Data for this exercise:
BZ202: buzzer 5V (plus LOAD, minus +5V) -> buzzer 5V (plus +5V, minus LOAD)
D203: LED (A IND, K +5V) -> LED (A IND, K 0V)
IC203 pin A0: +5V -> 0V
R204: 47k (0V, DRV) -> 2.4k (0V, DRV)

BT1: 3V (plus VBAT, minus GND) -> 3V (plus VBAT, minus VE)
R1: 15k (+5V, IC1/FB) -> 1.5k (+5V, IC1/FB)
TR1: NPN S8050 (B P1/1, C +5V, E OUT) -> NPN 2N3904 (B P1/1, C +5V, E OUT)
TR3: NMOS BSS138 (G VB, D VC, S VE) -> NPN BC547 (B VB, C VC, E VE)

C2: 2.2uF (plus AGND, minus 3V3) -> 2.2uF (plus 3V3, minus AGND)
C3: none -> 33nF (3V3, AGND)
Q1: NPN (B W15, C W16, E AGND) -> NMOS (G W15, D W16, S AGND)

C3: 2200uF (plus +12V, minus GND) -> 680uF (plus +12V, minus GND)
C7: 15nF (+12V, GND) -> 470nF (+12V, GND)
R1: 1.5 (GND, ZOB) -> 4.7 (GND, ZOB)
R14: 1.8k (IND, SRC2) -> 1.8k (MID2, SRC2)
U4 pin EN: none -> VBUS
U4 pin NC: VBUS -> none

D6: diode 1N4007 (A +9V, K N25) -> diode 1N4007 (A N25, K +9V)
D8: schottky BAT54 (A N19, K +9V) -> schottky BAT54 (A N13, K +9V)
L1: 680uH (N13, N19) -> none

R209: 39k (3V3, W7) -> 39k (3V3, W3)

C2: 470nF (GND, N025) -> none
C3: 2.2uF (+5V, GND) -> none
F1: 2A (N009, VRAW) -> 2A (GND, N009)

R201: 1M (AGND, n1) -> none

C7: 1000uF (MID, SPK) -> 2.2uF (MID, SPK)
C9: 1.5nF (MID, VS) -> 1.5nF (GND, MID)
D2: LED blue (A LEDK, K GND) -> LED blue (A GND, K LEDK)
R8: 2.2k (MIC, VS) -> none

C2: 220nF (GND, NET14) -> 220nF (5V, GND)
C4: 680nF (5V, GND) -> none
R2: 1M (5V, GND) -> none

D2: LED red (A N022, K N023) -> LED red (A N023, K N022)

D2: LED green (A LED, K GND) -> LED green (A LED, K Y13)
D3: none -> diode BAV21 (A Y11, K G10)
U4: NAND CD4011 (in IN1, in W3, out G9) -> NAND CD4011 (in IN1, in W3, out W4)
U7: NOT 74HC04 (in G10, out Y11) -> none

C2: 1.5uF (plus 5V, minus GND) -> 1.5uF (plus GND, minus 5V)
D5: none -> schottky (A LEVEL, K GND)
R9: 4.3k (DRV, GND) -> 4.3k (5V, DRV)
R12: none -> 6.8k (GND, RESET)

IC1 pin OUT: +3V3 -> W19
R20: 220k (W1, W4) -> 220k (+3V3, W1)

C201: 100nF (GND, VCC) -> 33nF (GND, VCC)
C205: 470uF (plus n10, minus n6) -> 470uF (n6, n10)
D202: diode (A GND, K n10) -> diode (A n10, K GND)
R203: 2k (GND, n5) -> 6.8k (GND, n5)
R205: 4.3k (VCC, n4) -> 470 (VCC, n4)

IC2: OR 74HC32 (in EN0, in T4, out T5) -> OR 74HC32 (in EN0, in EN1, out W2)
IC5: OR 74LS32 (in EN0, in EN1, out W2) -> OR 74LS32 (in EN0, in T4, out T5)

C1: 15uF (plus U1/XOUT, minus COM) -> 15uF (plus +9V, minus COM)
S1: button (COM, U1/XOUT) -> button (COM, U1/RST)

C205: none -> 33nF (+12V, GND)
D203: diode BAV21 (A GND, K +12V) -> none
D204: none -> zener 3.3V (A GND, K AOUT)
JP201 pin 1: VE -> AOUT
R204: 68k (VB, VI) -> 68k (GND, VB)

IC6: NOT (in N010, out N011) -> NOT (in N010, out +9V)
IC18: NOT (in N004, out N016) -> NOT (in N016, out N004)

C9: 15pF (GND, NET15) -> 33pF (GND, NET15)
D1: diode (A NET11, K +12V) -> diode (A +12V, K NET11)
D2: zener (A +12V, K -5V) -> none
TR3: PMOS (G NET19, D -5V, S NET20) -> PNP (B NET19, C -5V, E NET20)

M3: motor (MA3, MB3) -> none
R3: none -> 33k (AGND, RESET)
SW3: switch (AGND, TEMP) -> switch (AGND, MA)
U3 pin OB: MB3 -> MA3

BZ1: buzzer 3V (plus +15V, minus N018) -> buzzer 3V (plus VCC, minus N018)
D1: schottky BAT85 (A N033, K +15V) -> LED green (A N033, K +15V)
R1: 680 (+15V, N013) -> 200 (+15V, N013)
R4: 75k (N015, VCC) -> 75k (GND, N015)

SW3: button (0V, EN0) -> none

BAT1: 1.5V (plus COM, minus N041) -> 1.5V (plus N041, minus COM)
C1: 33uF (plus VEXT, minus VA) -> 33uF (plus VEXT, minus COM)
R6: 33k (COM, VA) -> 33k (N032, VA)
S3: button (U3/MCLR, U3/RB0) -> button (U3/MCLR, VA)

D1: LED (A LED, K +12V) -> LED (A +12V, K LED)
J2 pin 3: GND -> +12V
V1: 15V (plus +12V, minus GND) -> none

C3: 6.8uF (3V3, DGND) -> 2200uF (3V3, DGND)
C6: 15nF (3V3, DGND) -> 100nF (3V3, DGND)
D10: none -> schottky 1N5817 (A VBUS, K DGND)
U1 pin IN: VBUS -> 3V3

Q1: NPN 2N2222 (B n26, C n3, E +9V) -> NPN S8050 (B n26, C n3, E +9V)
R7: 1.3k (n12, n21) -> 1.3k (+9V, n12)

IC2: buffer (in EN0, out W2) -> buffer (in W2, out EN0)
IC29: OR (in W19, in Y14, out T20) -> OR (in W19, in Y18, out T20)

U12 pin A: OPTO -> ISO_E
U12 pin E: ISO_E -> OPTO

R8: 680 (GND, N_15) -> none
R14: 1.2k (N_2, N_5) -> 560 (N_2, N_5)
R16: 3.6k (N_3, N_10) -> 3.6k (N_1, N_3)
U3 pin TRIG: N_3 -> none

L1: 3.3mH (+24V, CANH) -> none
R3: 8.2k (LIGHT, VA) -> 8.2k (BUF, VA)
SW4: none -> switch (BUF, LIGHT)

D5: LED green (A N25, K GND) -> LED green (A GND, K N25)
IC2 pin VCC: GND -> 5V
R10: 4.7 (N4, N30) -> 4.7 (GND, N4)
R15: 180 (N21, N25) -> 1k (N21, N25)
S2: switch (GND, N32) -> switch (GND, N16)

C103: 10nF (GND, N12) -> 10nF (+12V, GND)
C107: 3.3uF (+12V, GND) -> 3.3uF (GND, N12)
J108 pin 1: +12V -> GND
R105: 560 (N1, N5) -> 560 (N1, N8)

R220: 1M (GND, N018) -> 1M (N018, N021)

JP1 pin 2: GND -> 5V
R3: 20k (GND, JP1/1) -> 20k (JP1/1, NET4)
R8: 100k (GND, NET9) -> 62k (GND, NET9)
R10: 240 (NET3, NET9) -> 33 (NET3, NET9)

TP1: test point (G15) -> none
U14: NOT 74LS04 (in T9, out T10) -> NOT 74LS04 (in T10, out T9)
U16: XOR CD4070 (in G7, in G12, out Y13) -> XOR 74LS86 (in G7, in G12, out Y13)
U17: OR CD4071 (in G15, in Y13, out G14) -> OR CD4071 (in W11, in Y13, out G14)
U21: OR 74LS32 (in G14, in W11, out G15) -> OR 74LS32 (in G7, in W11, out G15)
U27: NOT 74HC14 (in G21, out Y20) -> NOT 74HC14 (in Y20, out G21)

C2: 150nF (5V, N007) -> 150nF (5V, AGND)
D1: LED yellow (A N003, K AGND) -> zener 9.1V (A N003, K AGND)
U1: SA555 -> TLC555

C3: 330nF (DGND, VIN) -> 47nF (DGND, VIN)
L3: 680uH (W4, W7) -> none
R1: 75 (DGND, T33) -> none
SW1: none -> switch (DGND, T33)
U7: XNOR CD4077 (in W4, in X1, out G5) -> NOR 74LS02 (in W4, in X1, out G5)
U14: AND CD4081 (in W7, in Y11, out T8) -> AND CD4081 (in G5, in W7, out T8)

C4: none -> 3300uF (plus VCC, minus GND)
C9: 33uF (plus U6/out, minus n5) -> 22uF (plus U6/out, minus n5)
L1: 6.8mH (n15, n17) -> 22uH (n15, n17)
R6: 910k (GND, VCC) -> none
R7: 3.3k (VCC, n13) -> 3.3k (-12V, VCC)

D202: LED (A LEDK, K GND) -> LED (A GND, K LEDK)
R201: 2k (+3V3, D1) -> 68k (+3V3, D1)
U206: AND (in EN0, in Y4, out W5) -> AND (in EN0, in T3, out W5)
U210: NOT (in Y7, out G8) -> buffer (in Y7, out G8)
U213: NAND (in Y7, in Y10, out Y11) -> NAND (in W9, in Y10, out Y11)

Task instructions:
Repeat, word for word, the lines from the start of the records to the line that contains "R203: 2k (GND, n5) -> 6.8k (GND, n5)", both of them included, and no others.

Result of this exercise:
BZ202: buzzer 5V (plus LOAD, minus +5V) -> buzzer 5V (plus +5V, minus LOAD)
D203: LED (A IND, K +5V) -> LED (A IND, K 0V)
IC203 pin A0: +5V -> 0V
R204: 47k (0V, DRV) -> 2.4k (0V, DRV)

BT1: 3V (plus VBAT, minus GND) -> 3V (plus VBAT, minus VE)
R1: 15k (+5V, IC1/FB) -> 1.5k (+5V, IC1/FB)
TR1: NPN S8050 (B P1/1, C +5V, E OUT) -> NPN 2N3904 (B P1/1, C +5V, E OUT)
TR3: NMOS BSS138 (G VB, D VC, S VE) -> NPN BC547 (B VB, C VC, E VE)

C2: 2.2uF (plus AGND, minus 3V3) -> 2.2uF (plus 3V3, minus AGND)
C3: none -> 33nF (3V3, AGND)
Q1: NPN (B W15, C W16, E AGND) -> NMOS (G W15, D W16, S AGND)

C3: 2200uF (plus +12V, minus GND) -> 680uF (plus +12V, minus GND)
C7: 15nF (+12V, GND) -> 470nF (+12V, GND)
R1: 1.5 (GND, ZOB) -> 4.7 (GND, ZOB)
R14: 1.8k (IND, SRC2) -> 1.8k (MID2, SRC2)
U4 pin EN: none -> VBUS
U4 pin NC: VBUS -> none

D6: diode 1N4007 (A +9V, K N25) -> diode 1N4007 (A N25, K +9V)
D8: schottky BAT54 (A N19, K +9V) -> schottky BAT54 (A N13, K +9V)
L1: 680uH (N13, N19) -> none

R209: 39k (3V3, W7) -> 39k (3V3, W3)

C2: 470nF (GND, N025) -> none
C3: 2.2uF (+5V, GND) -> none
F1: 2A (N009, VRAW) -> 2A (GND, N009)

R201: 1M (AGND, n1) -> none

C7: 1000uF (MID, SPK) -> 2.2uF (MID, SPK)
C9: 1.5nF (MID, VS) -> 1.5nF (GND, MID)
D2: LED blue (A LEDK, K GND) -> LED blue (A GND, K LEDK)
R8: 2.2k (MIC, VS) -> none

C2: 220nF (GND, NET14) -> 220nF (5V, GND)
C4: 680nF (5V, GND) -> none
R2: 1M (5V, GND) -> none

D2: LED red (A N022, K N023) -> LED red (A N023, K N022)

D2: LED green (A LED, K GND) -> LED green (A LED, K Y13)
D3: none -> diode BAV21 (A Y11, K G10)
U4: NAND CD4011 (in IN1, in W3, out G9) -> NAND CD4011 (in IN1, in W3, out W4)
U7: NOT 74HC04 (in G10, out Y11) -> none

C2: 1.5uF (plus 5V, minus GND) -> 1.5uF (plus GND, minus 5V)
D5: none -> schottky (A LEVEL, K GND)
R9: 4.3k (DRV, GND) -> 4.3k (5V, DRV)
R12: none -> 6.8k (GND, RESET)

IC1 pin OUT: +3V3 -> W19
R20: 220k (W1, W4) -> 220k (+3V3, W1)

C201: 100nF (GND, VCC) -> 33nF (GND, VCC)
C205: 470uF (plus n10, minus n6) -> 470uF (n6, n10)
D202: diode (A GND, K n10) -> diode (A n10, K GND)
R203: 2k (GND, n5) -> 6.8k (GND, n5)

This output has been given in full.